**TASK ITEM:** Filter the listing below, please, and copy only the lines with the word "Dates".

Content starts

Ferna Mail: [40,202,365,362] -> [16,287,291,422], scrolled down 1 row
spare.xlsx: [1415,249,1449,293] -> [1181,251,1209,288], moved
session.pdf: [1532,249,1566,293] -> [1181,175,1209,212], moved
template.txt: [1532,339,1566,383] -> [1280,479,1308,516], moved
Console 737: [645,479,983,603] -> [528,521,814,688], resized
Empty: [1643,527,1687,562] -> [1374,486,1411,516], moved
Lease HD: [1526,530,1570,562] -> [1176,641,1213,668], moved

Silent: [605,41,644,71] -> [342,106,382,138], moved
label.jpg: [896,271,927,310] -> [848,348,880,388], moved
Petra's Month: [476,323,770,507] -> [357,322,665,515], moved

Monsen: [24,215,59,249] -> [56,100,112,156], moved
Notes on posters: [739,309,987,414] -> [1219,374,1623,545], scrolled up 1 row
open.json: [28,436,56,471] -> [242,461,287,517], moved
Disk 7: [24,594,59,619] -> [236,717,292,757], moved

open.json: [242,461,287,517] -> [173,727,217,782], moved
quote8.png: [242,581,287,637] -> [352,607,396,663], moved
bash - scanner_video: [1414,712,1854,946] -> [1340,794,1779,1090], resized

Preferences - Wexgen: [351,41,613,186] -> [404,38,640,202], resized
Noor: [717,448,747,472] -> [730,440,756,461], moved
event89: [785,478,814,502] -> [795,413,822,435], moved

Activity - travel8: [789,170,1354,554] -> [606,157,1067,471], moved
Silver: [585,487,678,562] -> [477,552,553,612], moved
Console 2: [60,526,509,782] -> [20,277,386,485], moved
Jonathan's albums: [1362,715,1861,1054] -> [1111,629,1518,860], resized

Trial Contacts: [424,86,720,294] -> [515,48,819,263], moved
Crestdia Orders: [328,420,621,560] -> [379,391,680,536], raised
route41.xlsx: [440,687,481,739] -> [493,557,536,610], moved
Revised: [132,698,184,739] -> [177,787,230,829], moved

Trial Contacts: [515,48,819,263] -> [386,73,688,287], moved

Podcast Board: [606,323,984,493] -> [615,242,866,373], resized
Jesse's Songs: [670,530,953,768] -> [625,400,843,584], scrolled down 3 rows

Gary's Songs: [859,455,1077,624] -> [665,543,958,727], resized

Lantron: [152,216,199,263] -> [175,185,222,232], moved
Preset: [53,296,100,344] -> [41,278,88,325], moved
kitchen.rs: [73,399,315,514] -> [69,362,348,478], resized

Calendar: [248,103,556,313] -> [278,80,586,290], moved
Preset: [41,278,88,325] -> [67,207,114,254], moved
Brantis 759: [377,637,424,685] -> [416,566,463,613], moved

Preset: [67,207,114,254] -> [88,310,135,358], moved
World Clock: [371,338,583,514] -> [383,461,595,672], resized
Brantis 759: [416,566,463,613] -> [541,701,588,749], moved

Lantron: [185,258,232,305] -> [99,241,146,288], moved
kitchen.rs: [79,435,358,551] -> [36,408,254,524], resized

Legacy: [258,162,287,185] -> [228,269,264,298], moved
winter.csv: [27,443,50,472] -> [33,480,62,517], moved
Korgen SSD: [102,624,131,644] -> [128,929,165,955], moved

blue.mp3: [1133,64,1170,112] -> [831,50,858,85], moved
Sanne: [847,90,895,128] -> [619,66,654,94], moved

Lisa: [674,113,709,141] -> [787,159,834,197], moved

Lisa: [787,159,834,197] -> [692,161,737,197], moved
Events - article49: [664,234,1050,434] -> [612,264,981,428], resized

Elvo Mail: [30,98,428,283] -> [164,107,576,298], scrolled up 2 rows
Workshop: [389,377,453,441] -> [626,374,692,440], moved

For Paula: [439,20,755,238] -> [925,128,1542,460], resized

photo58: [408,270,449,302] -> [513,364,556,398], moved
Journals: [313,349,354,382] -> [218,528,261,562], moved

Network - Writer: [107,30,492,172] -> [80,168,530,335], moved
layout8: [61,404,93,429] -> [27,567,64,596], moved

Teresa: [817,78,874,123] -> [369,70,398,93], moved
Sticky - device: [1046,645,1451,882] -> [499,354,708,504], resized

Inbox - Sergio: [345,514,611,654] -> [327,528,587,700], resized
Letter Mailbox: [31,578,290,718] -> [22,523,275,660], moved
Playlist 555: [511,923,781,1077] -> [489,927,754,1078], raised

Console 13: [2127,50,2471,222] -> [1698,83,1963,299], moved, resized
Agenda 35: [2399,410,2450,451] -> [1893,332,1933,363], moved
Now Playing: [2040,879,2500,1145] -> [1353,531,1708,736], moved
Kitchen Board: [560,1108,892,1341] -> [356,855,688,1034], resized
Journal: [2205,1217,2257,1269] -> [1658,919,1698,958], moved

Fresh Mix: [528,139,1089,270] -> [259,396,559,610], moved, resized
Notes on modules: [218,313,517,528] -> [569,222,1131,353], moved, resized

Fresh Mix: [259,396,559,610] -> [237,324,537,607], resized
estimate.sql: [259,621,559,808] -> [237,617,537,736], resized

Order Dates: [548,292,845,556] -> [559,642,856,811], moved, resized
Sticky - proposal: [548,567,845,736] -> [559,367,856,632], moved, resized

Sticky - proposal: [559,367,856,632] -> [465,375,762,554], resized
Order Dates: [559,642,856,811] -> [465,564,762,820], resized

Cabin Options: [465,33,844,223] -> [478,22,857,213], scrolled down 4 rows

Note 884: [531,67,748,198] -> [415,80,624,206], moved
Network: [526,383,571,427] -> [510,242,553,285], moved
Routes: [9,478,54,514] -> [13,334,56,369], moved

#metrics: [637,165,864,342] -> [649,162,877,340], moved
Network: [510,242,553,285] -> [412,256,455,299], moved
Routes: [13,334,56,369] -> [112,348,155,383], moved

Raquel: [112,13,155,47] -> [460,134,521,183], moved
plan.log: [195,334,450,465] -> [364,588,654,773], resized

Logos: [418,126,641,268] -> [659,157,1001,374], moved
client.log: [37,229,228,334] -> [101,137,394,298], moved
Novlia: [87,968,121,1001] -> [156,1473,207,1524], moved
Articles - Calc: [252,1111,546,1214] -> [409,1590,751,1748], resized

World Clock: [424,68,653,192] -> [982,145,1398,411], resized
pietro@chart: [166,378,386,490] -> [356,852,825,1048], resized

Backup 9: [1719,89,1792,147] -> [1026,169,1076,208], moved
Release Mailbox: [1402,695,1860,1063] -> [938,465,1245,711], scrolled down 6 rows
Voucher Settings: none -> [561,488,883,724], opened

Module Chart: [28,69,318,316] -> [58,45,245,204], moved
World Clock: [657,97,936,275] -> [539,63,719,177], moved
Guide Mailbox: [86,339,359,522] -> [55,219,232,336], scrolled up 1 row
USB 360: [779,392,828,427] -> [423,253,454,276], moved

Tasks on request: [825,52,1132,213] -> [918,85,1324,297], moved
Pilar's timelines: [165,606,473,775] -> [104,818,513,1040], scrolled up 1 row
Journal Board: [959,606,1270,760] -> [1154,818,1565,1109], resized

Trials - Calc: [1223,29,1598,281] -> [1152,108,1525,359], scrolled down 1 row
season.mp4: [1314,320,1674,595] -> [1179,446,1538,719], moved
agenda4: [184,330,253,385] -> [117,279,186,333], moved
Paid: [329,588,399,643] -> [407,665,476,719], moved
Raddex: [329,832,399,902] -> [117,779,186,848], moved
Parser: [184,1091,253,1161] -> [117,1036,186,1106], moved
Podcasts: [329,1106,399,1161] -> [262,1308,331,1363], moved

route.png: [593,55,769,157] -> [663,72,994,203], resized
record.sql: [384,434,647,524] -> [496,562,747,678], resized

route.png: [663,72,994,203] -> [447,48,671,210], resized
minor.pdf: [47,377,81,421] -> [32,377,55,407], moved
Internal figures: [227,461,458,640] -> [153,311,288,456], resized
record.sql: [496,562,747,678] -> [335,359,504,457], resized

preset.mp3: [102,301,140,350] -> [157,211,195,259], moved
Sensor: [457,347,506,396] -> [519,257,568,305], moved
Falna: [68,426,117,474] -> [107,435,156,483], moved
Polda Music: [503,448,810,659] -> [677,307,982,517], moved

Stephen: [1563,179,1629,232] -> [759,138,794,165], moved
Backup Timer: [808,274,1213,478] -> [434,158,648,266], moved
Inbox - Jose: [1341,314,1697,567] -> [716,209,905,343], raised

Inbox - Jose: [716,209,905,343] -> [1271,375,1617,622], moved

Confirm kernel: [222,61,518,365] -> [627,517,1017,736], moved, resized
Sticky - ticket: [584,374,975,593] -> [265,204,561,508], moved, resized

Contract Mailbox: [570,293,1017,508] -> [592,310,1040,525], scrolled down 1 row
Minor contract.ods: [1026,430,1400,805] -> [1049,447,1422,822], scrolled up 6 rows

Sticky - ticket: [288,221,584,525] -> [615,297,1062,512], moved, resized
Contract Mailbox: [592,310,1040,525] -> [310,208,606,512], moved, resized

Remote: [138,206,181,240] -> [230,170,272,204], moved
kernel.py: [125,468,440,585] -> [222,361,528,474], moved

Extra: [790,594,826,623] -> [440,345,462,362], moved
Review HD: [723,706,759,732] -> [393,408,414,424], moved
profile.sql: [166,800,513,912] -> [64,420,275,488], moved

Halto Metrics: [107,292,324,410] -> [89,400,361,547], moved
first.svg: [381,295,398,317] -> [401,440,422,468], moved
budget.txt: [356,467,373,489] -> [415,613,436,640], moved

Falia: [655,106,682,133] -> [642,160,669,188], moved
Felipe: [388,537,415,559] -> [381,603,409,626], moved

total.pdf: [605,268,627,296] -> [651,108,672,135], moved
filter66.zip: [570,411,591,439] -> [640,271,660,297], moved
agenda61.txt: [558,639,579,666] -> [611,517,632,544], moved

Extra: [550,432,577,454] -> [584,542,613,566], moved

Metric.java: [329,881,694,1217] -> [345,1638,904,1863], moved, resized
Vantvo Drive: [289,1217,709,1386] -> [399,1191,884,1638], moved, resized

Content ends

**ANSWER BOX:**
Order Dates: [548,292,845,556] -> [559,642,856,811], moved, resized
Order Dates: [559,642,856,811] -> [465,564,762,820], resized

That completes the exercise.